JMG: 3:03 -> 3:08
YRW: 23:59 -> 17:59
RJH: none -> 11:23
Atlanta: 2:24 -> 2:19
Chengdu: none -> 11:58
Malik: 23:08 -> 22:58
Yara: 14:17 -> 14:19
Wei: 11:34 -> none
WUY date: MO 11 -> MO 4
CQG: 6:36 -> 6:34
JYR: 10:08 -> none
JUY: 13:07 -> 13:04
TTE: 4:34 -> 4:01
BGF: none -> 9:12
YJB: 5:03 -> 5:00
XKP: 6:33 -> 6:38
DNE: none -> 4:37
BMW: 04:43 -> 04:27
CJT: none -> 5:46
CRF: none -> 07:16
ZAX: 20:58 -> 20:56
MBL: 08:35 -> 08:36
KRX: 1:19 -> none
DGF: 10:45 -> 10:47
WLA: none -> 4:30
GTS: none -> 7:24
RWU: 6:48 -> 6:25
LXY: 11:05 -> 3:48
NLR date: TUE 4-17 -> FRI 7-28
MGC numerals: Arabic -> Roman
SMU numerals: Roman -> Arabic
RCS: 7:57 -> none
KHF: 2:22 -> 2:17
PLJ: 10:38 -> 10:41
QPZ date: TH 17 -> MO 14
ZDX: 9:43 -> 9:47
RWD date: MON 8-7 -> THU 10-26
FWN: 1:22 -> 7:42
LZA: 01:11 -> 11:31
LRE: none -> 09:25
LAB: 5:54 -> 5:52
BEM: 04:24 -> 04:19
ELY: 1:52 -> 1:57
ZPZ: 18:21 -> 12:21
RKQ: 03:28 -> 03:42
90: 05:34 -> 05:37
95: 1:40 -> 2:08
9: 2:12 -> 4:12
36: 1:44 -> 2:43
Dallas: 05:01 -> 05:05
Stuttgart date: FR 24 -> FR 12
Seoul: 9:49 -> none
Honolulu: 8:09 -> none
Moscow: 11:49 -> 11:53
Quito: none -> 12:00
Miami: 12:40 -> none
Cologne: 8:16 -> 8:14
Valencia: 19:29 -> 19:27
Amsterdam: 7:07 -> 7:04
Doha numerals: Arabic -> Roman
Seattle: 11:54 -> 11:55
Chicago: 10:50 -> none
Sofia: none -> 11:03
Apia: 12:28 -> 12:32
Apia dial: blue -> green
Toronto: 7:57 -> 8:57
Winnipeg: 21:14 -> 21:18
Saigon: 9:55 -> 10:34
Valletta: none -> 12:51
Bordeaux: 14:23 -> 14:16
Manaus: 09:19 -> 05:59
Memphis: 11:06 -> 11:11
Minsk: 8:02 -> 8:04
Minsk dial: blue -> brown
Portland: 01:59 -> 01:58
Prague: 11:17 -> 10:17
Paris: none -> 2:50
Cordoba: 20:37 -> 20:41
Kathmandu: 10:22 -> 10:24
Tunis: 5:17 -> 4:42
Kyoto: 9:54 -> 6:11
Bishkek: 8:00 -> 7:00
◆ ◆ ◆ ◆ ◆
## GIVEN EXERCISE
Set out all of the lines above as a numbered list, leaving out any blank lines.

## RESULT
1. JMG: 3:03 -> 3:08
2. YRW: 23:59 -> 17:59
3. RJH: none -> 11:23
4. Atlanta: 2:24 -> 2:19
5. Chengdu: none -> 11:58
6. Malik: 23:08 -> 22:58
7. Yara: 14:17 -> 14:19
8. Wei: 11:34 -> none
9. WUY date: MO 11 -> MO 4
10. CQG: 6:36 -> 6:34
11. JYR: 10:08 -> none
12. JUY: 13:07 -> 13:04
13. TTE: 4:34 -> 4:01
14. BGF: none -> 9:12
15. YJB: 5:03 -> 5:00
16. XKP: 6:33 -> 6:38
17. DNE: none -> 4:37
18. BMW: 04:43 -> 04:27
19. CJT: none -> 5:46
20. CRF: none -> 07:16
21. ZAX: 20:58 -> 20:56
22. MBL: 08:35 -> 08:36
23. KRX: 1:19 -> none
24. DGF: 10:45 -> 10:47
25. WLA: none -> 4:30
26. GTS: none -> 7:24
27. RWU: 6:48 -> 6:25
28. LXY: 11:05 -> 3:48
29. NLR date: TUE 4-17 -> FRI 7-28
30. MGC numerals: Arabic -> Roman
31. SMU numerals: Roman -> Arabic
32. RCS: 7:57 -> none
33. KHF: 2:22 -> 2:17
34. PLJ: 10:38 -> 10:41
35. QPZ date: TH 17 -> MO 14
36. ZDX: 9:43 -> 9:47
37. RWD date: MON 8-7 -> THU 10-26
38. FWN: 1:22 -> 7:42
39. LZA: 01:11 -> 11:31
40. LRE: none -> 09:25
41. LAB: 5:54 -> 5:52
42. BEM: 04:24 -> 04:19
43. ELY: 1:52 -> 1:57
44. ZPZ: 18:21 -> 12:21
45. RKQ: 03:28 -> 03:42
46. 90: 05:34 -> 05:37
47. 95: 1:40 -> 2:08
48. 9: 2:12 -> 4:12
49. 36: 1:44 -> 2:43
50. Dallas: 05:01 -> 05:05
51. Stuttgart date: FR 24 -> FR 12
52. Seoul: 9:49 -> none
53. Honolulu: 8:09 -> none
54. Moscow: 11:49 -> 11:53
55. Quito: none -> 12:00
56. Miami: 12:40 -> none
57. Cologne: 8:16 -> 8:14
58. Valencia: 19:29 -> 19:27
59. Amsterdam: 7:07 -> 7:04
60. Doha numerals: Arabic -> Roman
61. Seattle: 11:54 -> 11:55
62. Chicago: 10:50 -> none
63. Sofia: none -> 11:03
64. Apia: 12:28 -> 12:32
65. Apia dial: blue -> green
66. Toronto: 7:57 -> 8:57
67. Winnipeg: 21:14 -> 21:18
68. Saigon: 9:55 -> 10:34
69. Valletta: none -> 12:51
70. Bordeaux: 14:23 -> 14:16
71. Manaus: 09:19 -> 05:59
72. Memphis: 11:06 -> 11:11
73. Minsk: 8:02 -> 8:04
74. Minsk dial: blue -> brown
75. Portland: 01:59 -> 01:58
76. Prague: 11:17 -> 10:17
77. Paris: none -> 2:50
78. Cordoba: 20:37 -> 20:41
79. Kathmandu: 10:22 -> 10:24
80. Tunis: 5:17 -> 4:42
81. Kyoto: 9:54 -> 6:11
82. Bishkek: 8:00 -> 7:00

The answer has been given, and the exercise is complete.